[Excerpts of spatial question data]
= = = =
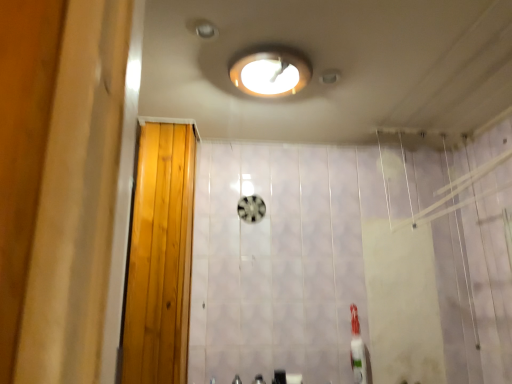
Question: Is white glossy toothbrush at lower right surrounding metallic silver faucet at lower center, the 2th faucet when ordered from right to left?

Choices:
 (A) no
 (B) yes

Answer: (A)

Question: From the image's perspective, is white glossy toothbrush at lower right above metallic silver faucet at lower center, the 2th faucet when ordered from right to left?

Choices:
 (A) yes
 (B) no

Answer: (A)

Question: Is white glossy toothbrush at lower right looking in the opposite direction of metallic silver faucet at lower center, the 2th faucet when ordered from right to left?

Choices:
 (A) no
 (B) yes

Answer: (A)

Question: Does white glossy toothbrush at lower right lie in front of metallic silver faucet at lower center, the 1th faucet positioned from the left?

Choices:
 (A) yes
 (B) no

Answer: (B)

Question: Is white glossy toothbrush at lower right to the right of metallic silver faucet at lower center, the 1th faucet positioned from the left, from the viewer's perspective?

Choices:
 (A) no
 (B) yes

Answer: (B)

Question: In the image, is metallic silver faucet at lower center, the 1th faucet positioned from the left, on the left side or the right side of wooden door at left?

Choices:
 (A) right
 (B) left

Answer: (A)

Question: Is point (233, 379) closer or farther from the camera than point (182, 160)?

Choices:
 (A) farther
 (B) closer

Answer: (B)

Question: In terms of size, does metallic silver faucet at lower center, the 2th faucet when ordered from right to left, appear bigger or smaller than wooden door at left?

Choices:
 (A) small
 (B) big

Answer: (A)

Question: Is metallic silver faucet at lower center, the 1th faucet positioned from the left, situated inside wooden door at left or outside?

Choices:
 (A) outside
 (B) inside

Answer: (A)

Question: Looking at the image, does matte white light fixture at upper center seem bigger or smaller compared to white matte toilet paper at lower center?

Choices:
 (A) big
 (B) small

Answer: (A)

Question: Is matte white light fixture at upper center taller or shorter than white matte toilet paper at lower center?

Choices:
 (A) tall
 (B) short

Answer: (B)

Question: From a real-world perspective, is matte white light fixture at upper center positioned above or below white matte toilet paper at lower center?

Choices:
 (A) below
 (B) above

Answer: (B)

Question: Considering the relative positions of matte white light fixture at upper center and white matte toilet paper at lower center in the image provided, is matte white light fixture at upper center to the left or to the right of white matte toilet paper at lower center?

Choices:
 (A) left
 (B) right

Answer: (A)

Question: From the image's perspective, is metallic silver faucet at lower center, the 1th faucet positioned from the left, above or below satin nickel faucet at lower center, the first faucet viewed from the right?

Choices:
 (A) above
 (B) below

Answer: (B)

Question: Is point (236, 379) positioned closer to the camera than point (257, 377)?

Choices:
 (A) closer
 (B) farther

Answer: (A)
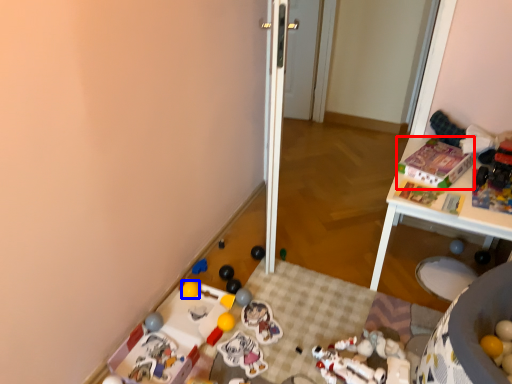
Question: Among these objects, which one is nearest to the camera, toy (highlighted by a red box) or toy (highlighted by a blue box)?

Choices:
 (A) toy
 (B) toy

Answer: (A)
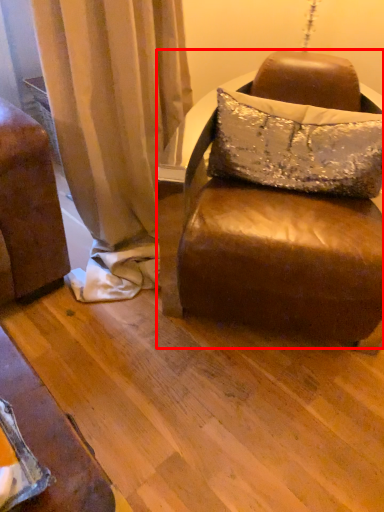
Question: In this image, where is studio couch (annotated by the red box) located relative to pillow?

Choices:
 (A) right
 (B) left

Answer: (B)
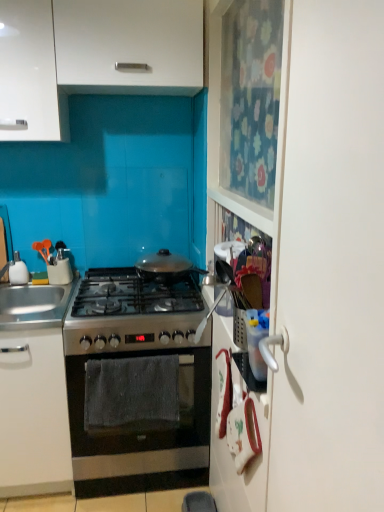
Question: Is stainless steel oven at center located outside white glossy soap dispenser at left?

Choices:
 (A) yes
 (B) no

Answer: (A)

Question: Is stainless steel oven at center wider than white glossy soap dispenser at left?

Choices:
 (A) yes
 (B) no

Answer: (A)

Question: Is stainless steel oven at center positioned before white glossy soap dispenser at left?

Choices:
 (A) yes
 (B) no

Answer: (A)

Question: Can you confirm if stainless steel oven at center is smaller than white glossy soap dispenser at left?

Choices:
 (A) no
 (B) yes

Answer: (A)

Question: Does stainless steel oven at center appear on the left side of white glossy soap dispenser at left?

Choices:
 (A) yes
 (B) no

Answer: (B)

Question: Based on their sizes in the image, would you say white glossy cabinet at upper left, which is the 2th cabinetry from bottom to top, is bigger or smaller than silver metallic sink at left?

Choices:
 (A) small
 (B) big

Answer: (B)

Question: Based on their positions, is white glossy cabinet at upper left, which is the 2th cabinetry from bottom to top, located to the left or right of silver metallic sink at left?

Choices:
 (A) right
 (B) left

Answer: (A)

Question: From a real-world perspective, is white glossy cabinet at upper left, which is the 2th cabinetry from bottom to top, above or below silver metallic sink at left?

Choices:
 (A) below
 (B) above

Answer: (B)

Question: From the image's perspective, is white glossy cabinet at upper left, which is the 2th cabinetry from bottom to top, above or below silver metallic sink at left?

Choices:
 (A) above
 (B) below

Answer: (A)

Question: In the image, is silver metallic sink at left positioned in front of or behind white matte cabinet at upper left, which is the 1th cabinetry from top to bottom?

Choices:
 (A) front
 (B) behind

Answer: (B)

Question: From the image's perspective, is silver metallic sink at left located above or below white matte cabinet at upper left, which is the 1th cabinetry from top to bottom?

Choices:
 (A) above
 (B) below

Answer: (B)

Question: Is silver metallic sink at left inside or outside of white matte cabinet at upper left, which is the 1th cabinetry from top to bottom?

Choices:
 (A) outside
 (B) inside

Answer: (A)

Question: In terms of size, does silver metallic sink at left appear bigger or smaller than white matte cabinet at upper left, the third cabinetry in the bottom-to-top sequence?

Choices:
 (A) small
 (B) big

Answer: (A)

Question: Which is correct: satin silver oven at center, the first cabinetry in the bottom-to-top sequence, is inside stainless steel oven at center, or outside of it?

Choices:
 (A) outside
 (B) inside

Answer: (A)

Question: Is satin silver oven at center, which is counted as the 3th cabinetry, starting from the top, bigger or smaller than stainless steel oven at center?

Choices:
 (A) big
 (B) small

Answer: (B)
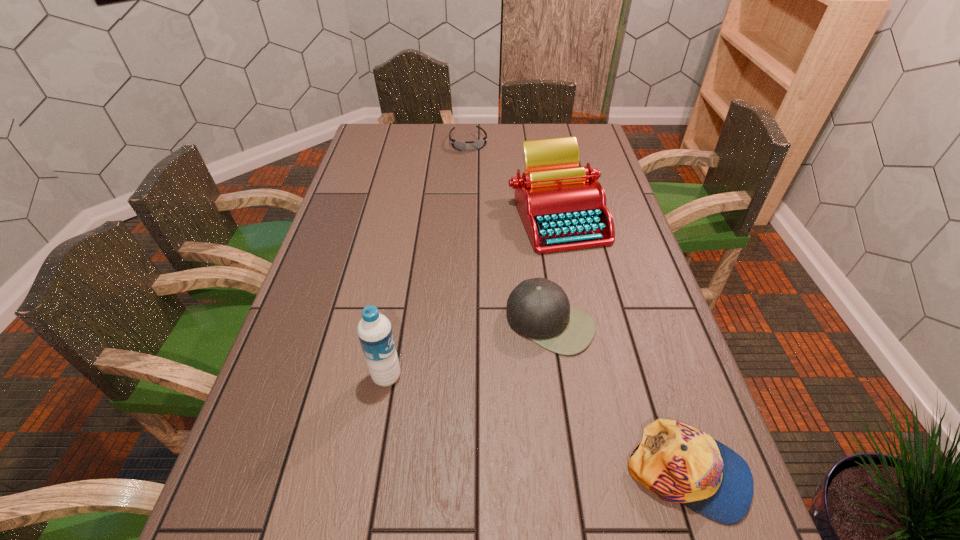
= = = =
[Task to carry out] Copy out the lines above word for word, leaving out the pictures.

[Output for this task]
Question: Is white glossy toothbrush at lower right surrounding metallic silver faucet at lower center, the 2th faucet when ordered from right to left?

Choices:
 (A) no
 (B) yes

Answer: (A)

Question: From the image's perspective, is white glossy toothbrush at lower right above metallic silver faucet at lower center, the 2th faucet when ordered from right to left?

Choices:
 (A) yes
 (B) no

Answer: (A)

Question: Is white glossy toothbrush at lower right looking in the opposite direction of metallic silver faucet at lower center, the 2th faucet when ordered from right to left?

Choices:
 (A) no
 (B) yes

Answer: (A)

Question: Does white glossy toothbrush at lower right lie in front of metallic silver faucet at lower center, the 1th faucet positioned from the left?

Choices:
 (A) yes
 (B) no

Answer: (B)

Question: Is white glossy toothbrush at lower right to the right of metallic silver faucet at lower center, the 1th faucet positioned from the left, from the viewer's perspective?

Choices:
 (A) no
 (B) yes

Answer: (B)

Question: In the image, is metallic silver faucet at lower center, the 1th faucet positioned from the left, on the left side or the right side of wooden door at left?

Choices:
 (A) right
 (B) left

Answer: (A)

Question: Is point (233, 379) closer or farther from the camera than point (182, 160)?

Choices:
 (A) farther
 (B) closer

Answer: (B)

Question: In terms of size, does metallic silver faucet at lower center, the 2th faucet when ordered from right to left, appear bigger or smaller than wooden door at left?

Choices:
 (A) small
 (B) big

Answer: (A)

Question: Is metallic silver faucet at lower center, the 1th faucet positioned from the left, situated inside wooden door at left or outside?

Choices:
 (A) outside
 (B) inside

Answer: (A)

Question: Looking at the image, does matte white light fixture at upper center seem bigger or smaller compared to white matte toilet paper at lower center?

Choices:
 (A) big
 (B) small

Answer: (A)

Question: Is matte white light fixture at upper center taller or shorter than white matte toilet paper at lower center?

Choices:
 (A) tall
 (B) short

Answer: (B)

Question: From a real-world perspective, is matte white light fixture at upper center positioned above or below white matte toilet paper at lower center?

Choices:
 (A) below
 (B) above

Answer: (B)

Question: Considering the relative positions of matte white light fixture at upper center and white matte toilet paper at lower center in the image provided, is matte white light fixture at upper center to the left or to the right of white matte toilet paper at lower center?

Choices:
 (A) left
 (B) right

Answer: (A)

Question: From the image's perspective, is metallic silver faucet at lower center, the 1th faucet positioned from the left, above or below satin nickel faucet at lower center, the first faucet viewed from the right?

Choices:
 (A) above
 (B) below

Answer: (B)

Question: Is point (236, 379) positioned closer to the camera than point (257, 377)?

Choices:
 (A) closer
 (B) farther

Answer: (A)
Question: Among these objects, which one is nearest to the camera, toy (highlighted by a red box) or toy (highlighted by a blue box)?

Choices:
 (A) toy
 (B) toy

Answer: (A)
Question: In this image, where is studio couch (annotated by the red box) located relative to pillow?

Choices:
 (A) right
 (B) left

Answer: (B)
Question: Is stainless steel oven at center located outside white glossy soap dispenser at left?

Choices:
 (A) yes
 (B) no

Answer: (A)

Question: Is stainless steel oven at center wider than white glossy soap dispenser at left?

Choices:
 (A) yes
 (B) no

Answer: (A)

Question: Is stainless steel oven at center positioned before white glossy soap dispenser at left?

Choices:
 (A) yes
 (B) no

Answer: (A)

Question: Can you confirm if stainless steel oven at center is smaller than white glossy soap dispenser at left?

Choices:
 (A) no
 (B) yes

Answer: (A)

Question: Does stainless steel oven at center appear on the left side of white glossy soap dispenser at left?

Choices:
 (A) yes
 (B) no

Answer: (B)

Question: Based on their sizes in the image, would you say white glossy cabinet at upper left, which is the 2th cabinetry from bottom to top, is bigger or smaller than silver metallic sink at left?

Choices:
 (A) small
 (B) big

Answer: (B)

Question: Based on their positions, is white glossy cabinet at upper left, which is the 2th cabinetry from bottom to top, located to the left or right of silver metallic sink at left?

Choices:
 (A) right
 (B) left

Answer: (A)

Question: From a real-world perspective, is white glossy cabinet at upper left, which is the 2th cabinetry from bottom to top, above or below silver metallic sink at left?

Choices:
 (A) below
 (B) above

Answer: (B)

Question: From the image's perspective, is white glossy cabinet at upper left, which is the 2th cabinetry from bottom to top, above or below silver metallic sink at left?

Choices:
 (A) above
 (B) below

Answer: (A)

Question: In the image, is silver metallic sink at left positioned in front of or behind white matte cabinet at upper left, which is the 1th cabinetry from top to bottom?

Choices:
 (A) front
 (B) behind

Answer: (B)

Question: From the image's perspective, is silver metallic sink at left located above or below white matte cabinet at upper left, which is the 1th cabinetry from top to bottom?

Choices:
 (A) above
 (B) below

Answer: (B)

Question: Is silver metallic sink at left inside or outside of white matte cabinet at upper left, which is the 1th cabinetry from top to bottom?

Choices:
 (A) outside
 (B) inside

Answer: (A)

Question: In terms of size, does silver metallic sink at left appear bigger or smaller than white matte cabinet at upper left, the third cabinetry in the bottom-to-top sequence?

Choices:
 (A) small
 (B) big

Answer: (A)

Question: Which is correct: satin silver oven at center, the first cabinetry in the bottom-to-top sequence, is inside stainless steel oven at center, or outside of it?

Choices:
 (A) outside
 (B) inside

Answer: (A)

Question: Is satin silver oven at center, which is counted as the 3th cabinetry, starting from the top, bigger or smaller than stainless steel oven at center?

Choices:
 (A) big
 (B) small

Answer: (B)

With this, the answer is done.